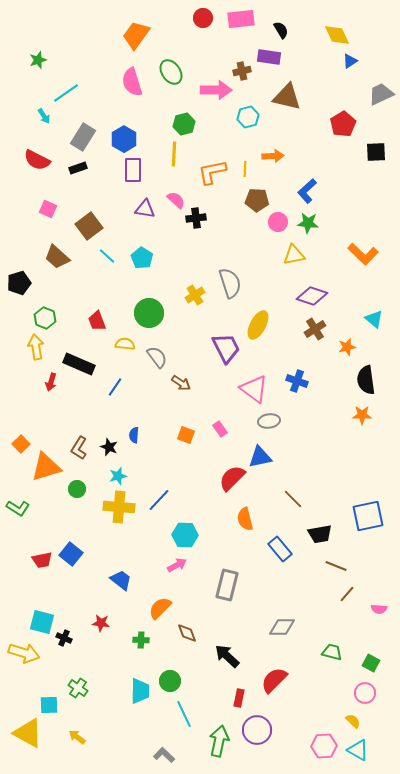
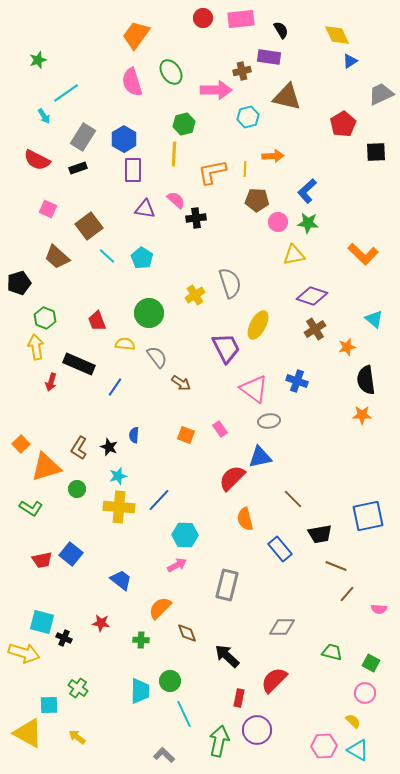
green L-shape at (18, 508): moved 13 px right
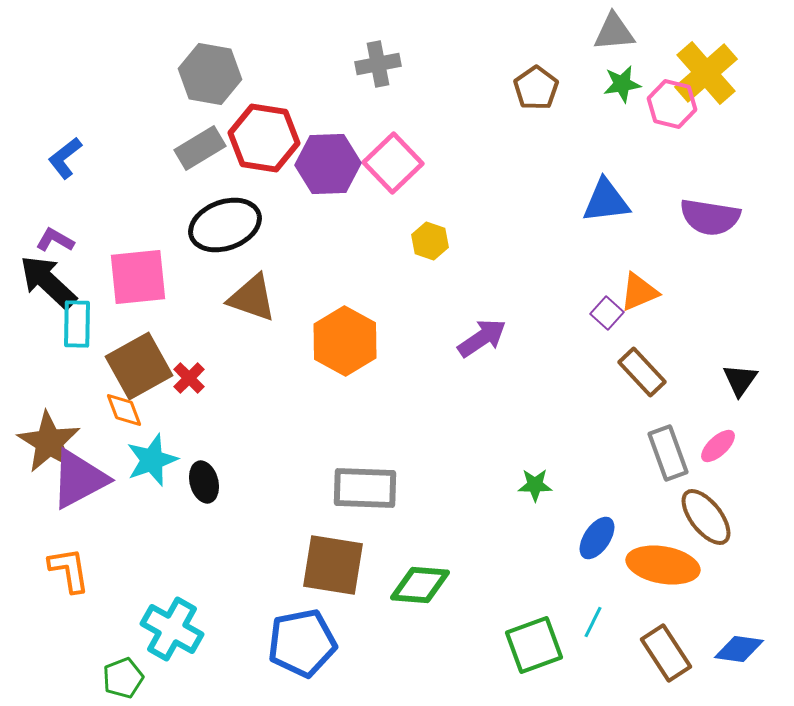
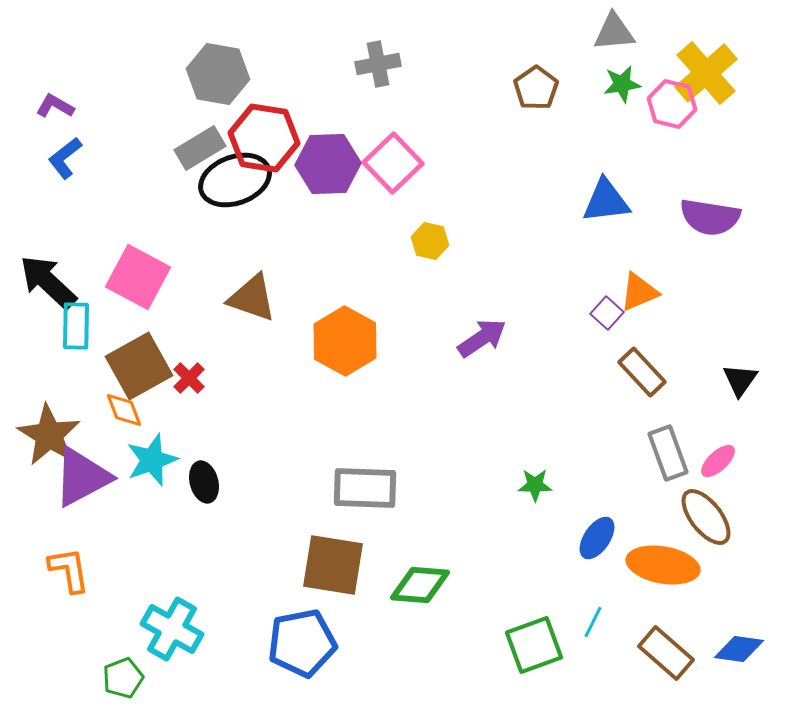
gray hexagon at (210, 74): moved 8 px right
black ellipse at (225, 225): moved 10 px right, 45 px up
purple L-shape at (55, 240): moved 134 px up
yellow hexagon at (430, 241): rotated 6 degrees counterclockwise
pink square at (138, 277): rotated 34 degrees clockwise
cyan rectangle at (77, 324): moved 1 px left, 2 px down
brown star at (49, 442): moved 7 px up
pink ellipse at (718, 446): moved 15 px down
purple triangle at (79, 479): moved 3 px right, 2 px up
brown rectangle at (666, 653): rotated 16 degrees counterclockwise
_____
▶ [YOUR GOAL]: Your answer must be the lines from the opening line of the entries through the line holding "yellow hexagon at", written out exactly and without any picture.

▶ [SOLUTION FOR THIS PROBLEM]:
green L-shape at (18, 508): moved 13 px right
gray hexagon at (210, 74): moved 8 px right
black ellipse at (225, 225): moved 10 px right, 45 px up
purple L-shape at (55, 240): moved 134 px up
yellow hexagon at (430, 241): rotated 6 degrees counterclockwise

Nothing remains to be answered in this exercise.